DATASET RECORDS:

[Start of section]

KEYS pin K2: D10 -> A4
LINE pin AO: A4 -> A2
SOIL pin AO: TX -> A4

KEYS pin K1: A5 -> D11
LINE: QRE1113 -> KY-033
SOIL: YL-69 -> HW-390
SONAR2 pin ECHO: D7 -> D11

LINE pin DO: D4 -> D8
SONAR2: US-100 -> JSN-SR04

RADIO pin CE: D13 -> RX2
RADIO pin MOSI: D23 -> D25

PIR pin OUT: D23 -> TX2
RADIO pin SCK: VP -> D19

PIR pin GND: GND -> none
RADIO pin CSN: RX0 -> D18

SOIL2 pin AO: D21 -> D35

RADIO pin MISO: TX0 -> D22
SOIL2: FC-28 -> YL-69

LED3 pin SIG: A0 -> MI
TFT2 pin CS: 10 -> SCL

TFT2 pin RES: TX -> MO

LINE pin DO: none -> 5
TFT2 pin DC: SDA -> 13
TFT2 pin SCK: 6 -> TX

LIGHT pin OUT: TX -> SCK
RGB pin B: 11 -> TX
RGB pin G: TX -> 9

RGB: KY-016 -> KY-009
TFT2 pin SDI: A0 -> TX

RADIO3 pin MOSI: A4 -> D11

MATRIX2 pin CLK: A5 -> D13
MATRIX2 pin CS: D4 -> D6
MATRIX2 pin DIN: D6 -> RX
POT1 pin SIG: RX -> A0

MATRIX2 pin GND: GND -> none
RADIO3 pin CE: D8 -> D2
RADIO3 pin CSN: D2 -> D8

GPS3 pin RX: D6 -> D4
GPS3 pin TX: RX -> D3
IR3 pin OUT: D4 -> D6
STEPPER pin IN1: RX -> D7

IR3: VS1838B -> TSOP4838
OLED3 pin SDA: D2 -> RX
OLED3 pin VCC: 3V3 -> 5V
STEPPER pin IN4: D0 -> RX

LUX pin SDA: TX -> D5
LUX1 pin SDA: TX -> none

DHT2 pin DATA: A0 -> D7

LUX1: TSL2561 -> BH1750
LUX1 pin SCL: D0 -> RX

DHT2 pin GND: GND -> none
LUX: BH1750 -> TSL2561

[End of section]

REQUIREMENT: Every record is to be repeated exactly as written.

SOLUTION:
KEYS pin K2: D10 -> A4
LINE pin AO: A4 -> A2
SOIL pin AO: TX -> A4

KEYS pin K1: A5 -> D11
LINE: QRE1113 -> KY-033
SOIL: YL-69 -> HW-390
SONAR2 pin ECHO: D7 -> D11

LINE pin DO: D4 -> D8
SONAR2: US-100 -> JSN-SR04

RADIO pin CE: D13 -> RX2
RADIO pin MOSI: D23 -> D25

PIR pin OUT: D23 -> TX2
RADIO pin SCK: VP -> D19

PIR pin GND: GND -> none
RADIO pin CSN: RX0 -> D18

SOIL2 pin AO: D21 -> D35

RADIO pin MISO: TX0 -> D22
SOIL2: FC-28 -> YL-69

LED3 pin SIG: A0 -> MI
TFT2 pin CS: 10 -> SCL

TFT2 pin RES: TX -> MO

LINE pin DO: none -> 5
TFT2 pin DC: SDA -> 13
TFT2 pin SCK: 6 -> TX

LIGHT pin OUT: TX -> SCK
RGB pin B: 11 -> TX
RGB pin G: TX -> 9

RGB: KY-016 -> KY-009
TFT2 pin SDI: A0 -> TX

RADIO3 pin MOSI: A4 -> D11

MATRIX2 pin CLK: A5 -> D13
MATRIX2 pin CS: D4 -> D6
MATRIX2 pin DIN: D6 -> RX
POT1 pin SIG: RX -> A0

MATRIX2 pin GND: GND -> none
RADIO3 pin CE: D8 -> D2
RADIO3 pin CSN: D2 -> D8

GPS3 pin RX: D6 -> D4
GPS3 pin TX: RX -> D3
IR3 pin OUT: D4 -> D6
STEPPER pin IN1: RX -> D7

IR3: VS1838B -> TSOP4838
OLED3 pin SDA: D2 -> RX
OLED3 pin VCC: 3V3 -> 5V
STEPPER pin IN4: D0 -> RX

LUX pin SDA: TX -> D5
LUX1 pin SDA: TX -> none

DHT2 pin DATA: A0 -> D7

LUX1: TSL2561 -> BH1750
LUX1 pin SCL: D0 -> RX

DHT2 pin GND: GND -> none
LUX: BH1750 -> TSL2561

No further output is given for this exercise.